**What the task requires:** Quote all of the data that follows exactly as written, skipping the images.

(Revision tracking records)
>>>>

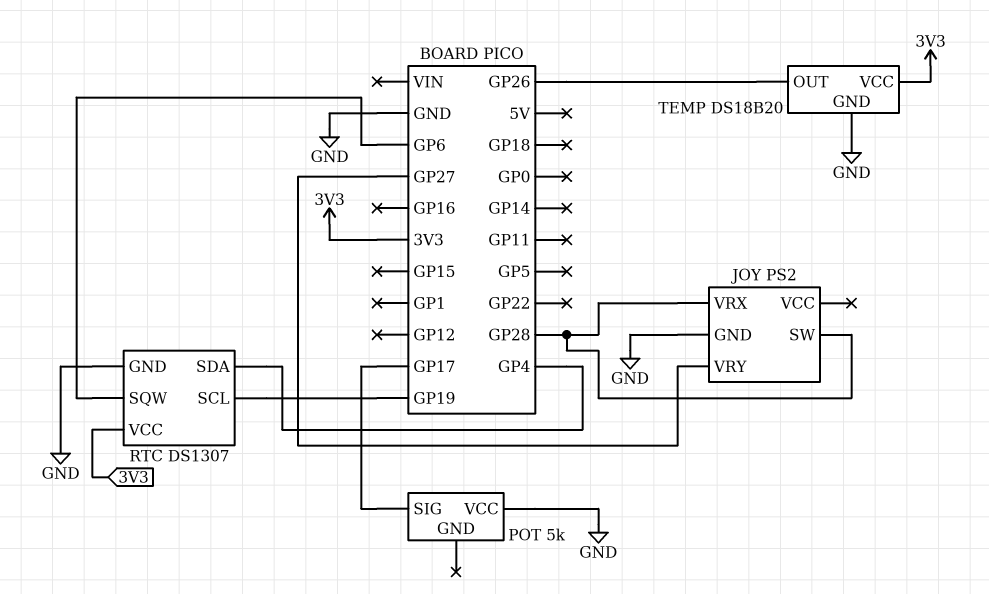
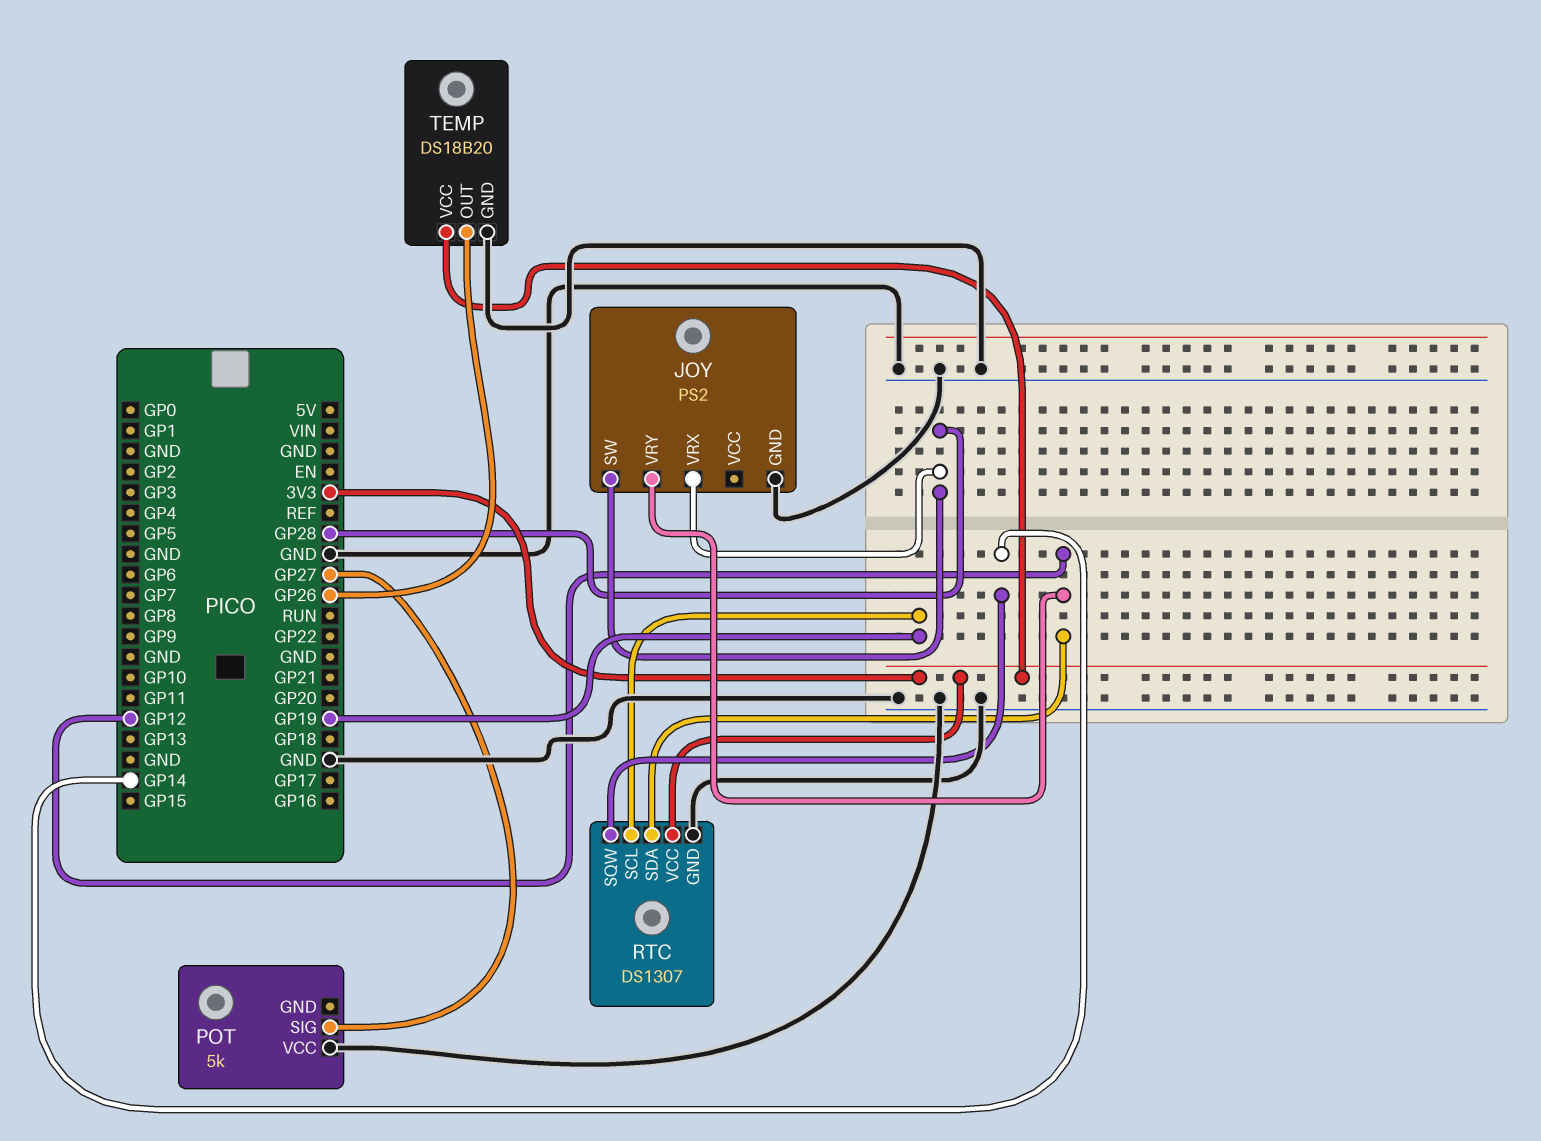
JOY pin VRY: GP27 -> GP12
POT pin SIG: GP17 -> GP27
RTC pin SDA: GP4 -> GP12
RTC pin SQW: GP6 -> GP14

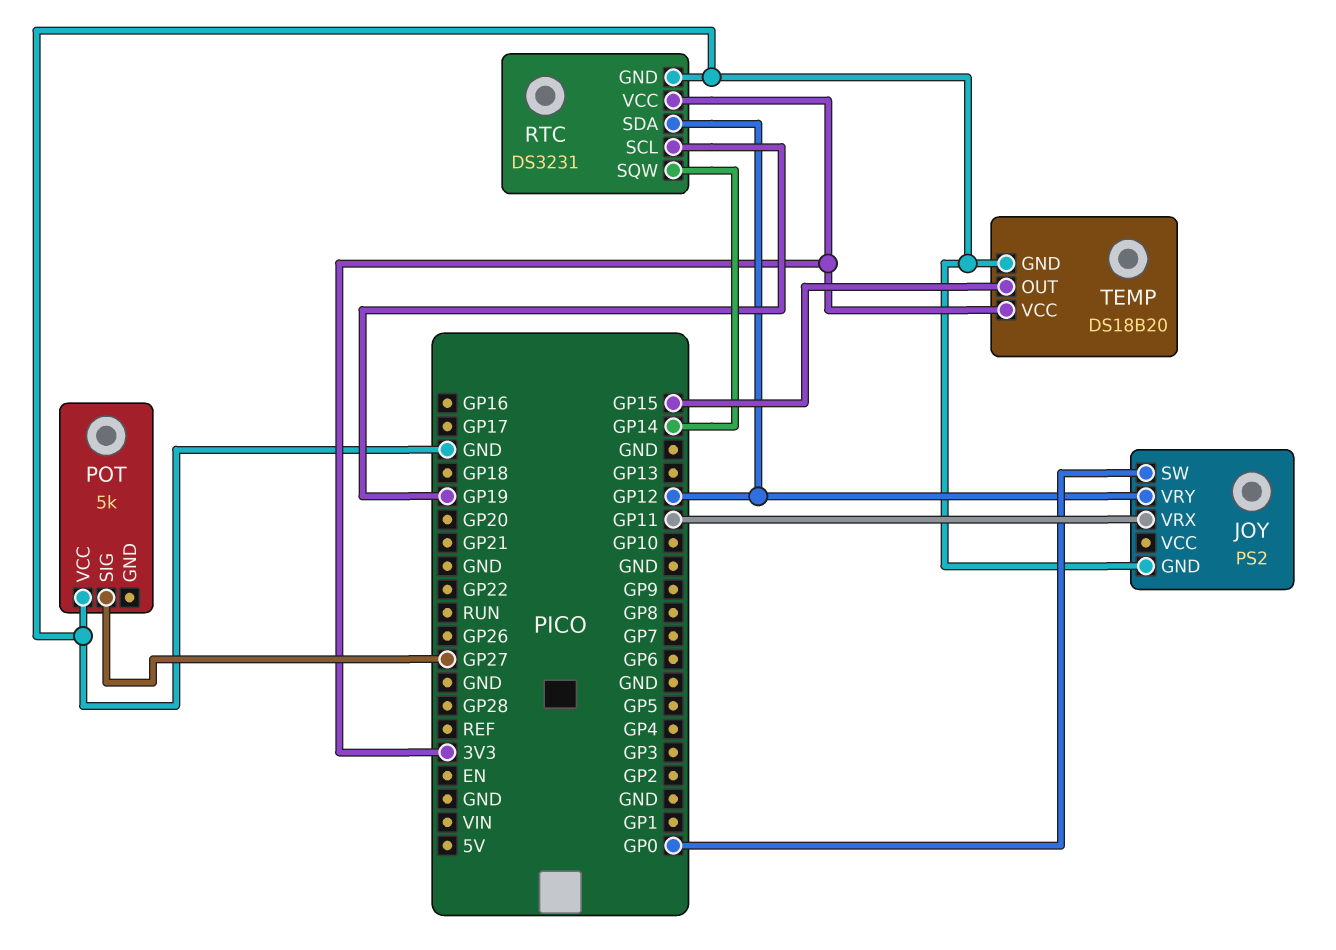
JOY pin SW: GP28 -> GP0
JOY pin VRX: GP28 -> GP11
RTC: DS1307 -> DS3231
TEMP pin OUT: GP26 -> GP15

<<<<

**Problem solution:**
JOY pin VRY: GP27 -> GP12
POT pin SIG: GP17 -> GP27
RTC pin SDA: GP4 -> GP12
RTC pin SQW: GP6 -> GP14

JOY pin SW: GP28 -> GP0
JOY pin VRX: GP28 -> GP11
RTC: DS1307 -> DS3231
TEMP pin OUT: GP26 -> GP15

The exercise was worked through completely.